== TASK DIRECTIONS ==
Repeat the listing below exactly. Pictures do not belong in the copy.

== DATA RECORDS ==
>>>
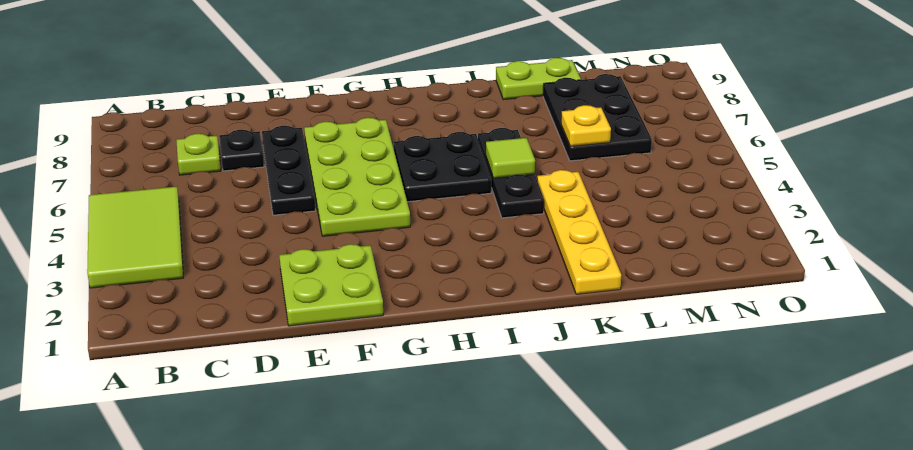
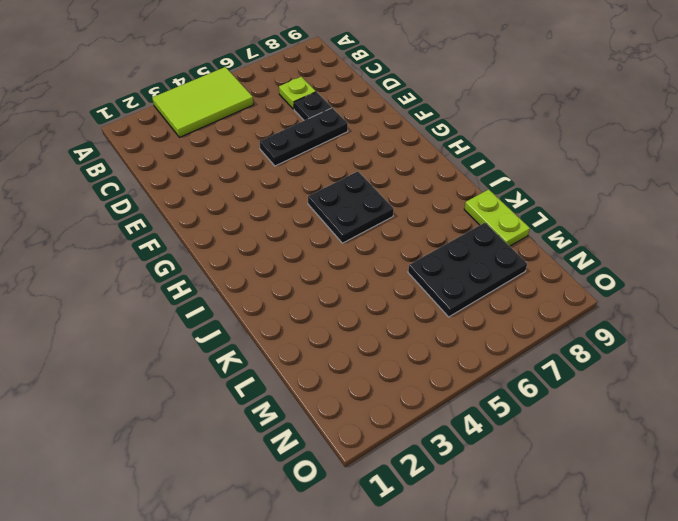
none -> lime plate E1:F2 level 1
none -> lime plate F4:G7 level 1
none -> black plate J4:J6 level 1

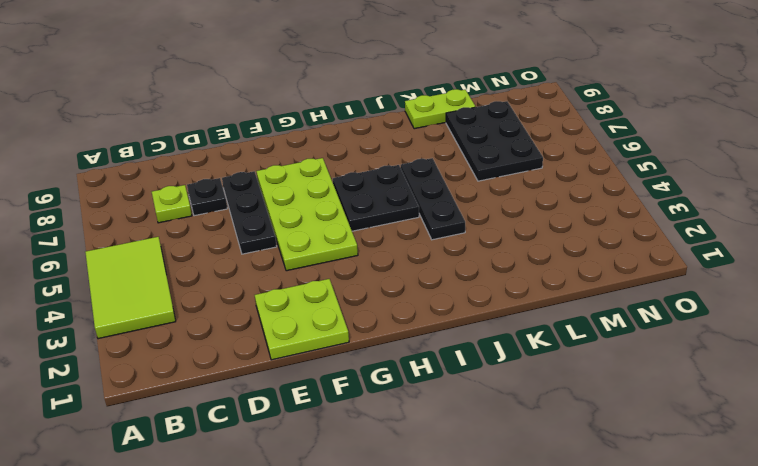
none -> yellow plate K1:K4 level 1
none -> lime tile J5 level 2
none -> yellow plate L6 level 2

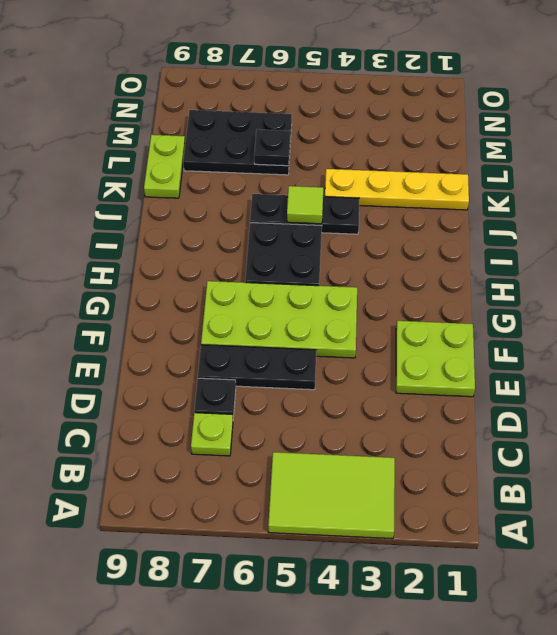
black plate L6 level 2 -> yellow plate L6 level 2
<<<
== ANSWER BELOW ==
none -> lime plate E1:F2 level 1
none -> lime plate F4:G7 level 1
none -> black plate J4:J6 level 1

none -> yellow plate K1:K4 level 1
none -> lime tile J5 level 2
none -> yellow plate L6 level 2

black plate L6 level 2 -> yellow plate L6 level 2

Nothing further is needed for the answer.